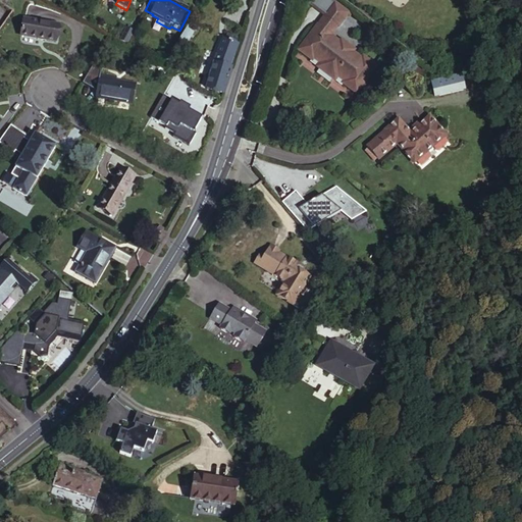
[(323,13),(325,14),(336,23),(337,23),(347,10),(333,1),(323,13)]
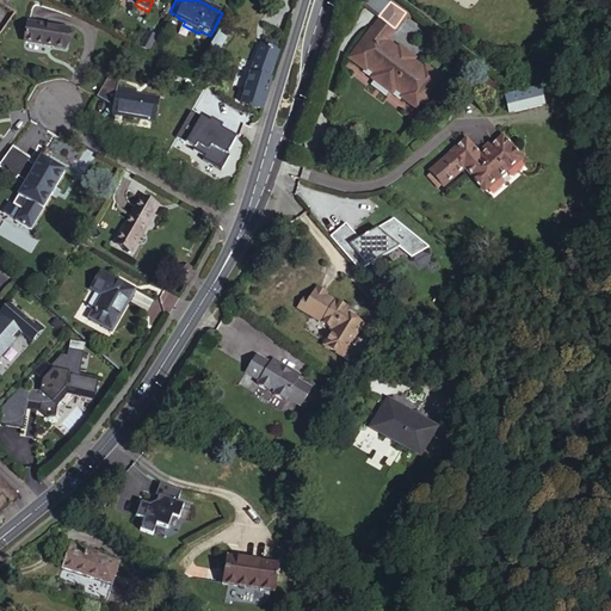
[(394,28),(381,17),(374,26),(387,36),(394,28)]
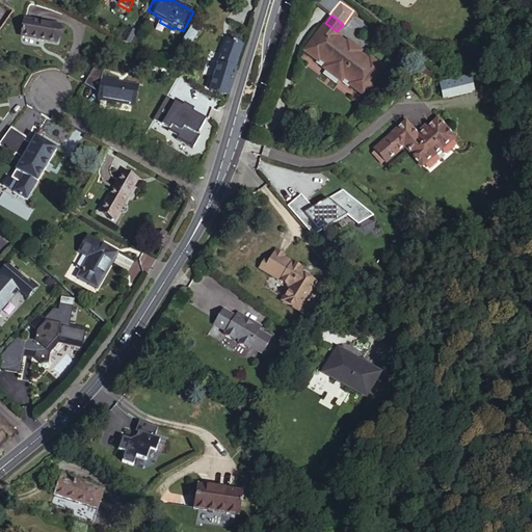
[(23,36),(42,41),(42,37),(49,38),(48,42),(58,44),(61,28),(26,20),(23,36)]
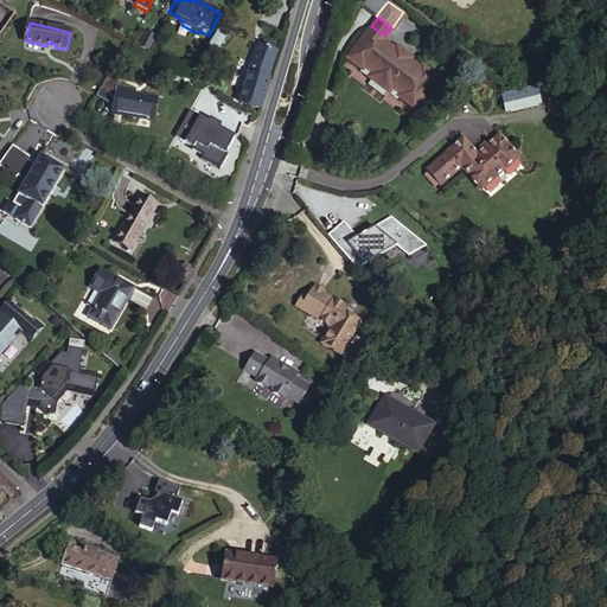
[(382,39),(384,36),(371,26),(349,57),(351,58),(352,63),(356,65),(358,65),(362,68),(364,64),(372,70),(370,75),(389,89),(391,84),(402,91),(400,95),(401,95),(402,100),(407,103),(411,102),(413,104),(435,74),(421,64),(420,66),(382,39)]
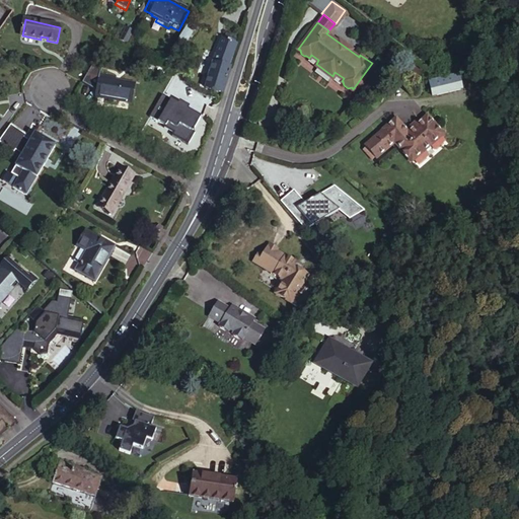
[(187,26),(161,65),(168,69),(193,30),(187,26)]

=-=-=

_WHAT THE EXERCISE ASKS_
Write out the data in full and exactly as given, though without the images.

_RESULT OF THIS EXERCISE_
[(323,13),(325,14),(336,23),(337,23),(347,10),(333,1),(323,13)]
[(394,28),(381,17),(374,26),(387,36),(394,28)]
[(23,36),(42,41),(42,37),(49,38),(48,42),(58,44),(61,28),(26,20),(23,36)]
[(382,39),(384,36),(371,26),(349,57),(351,58),(352,63),(356,65),(358,65),(362,68),(364,64),(372,70),(370,75),(389,89),(391,84),(402,91),(400,95),(401,95),(402,100),(407,103),(411,102),(413,104),(435,74),(421,64),(420,66),(382,39)]
[(187,26),(161,65),(168,69),(193,30),(187,26)]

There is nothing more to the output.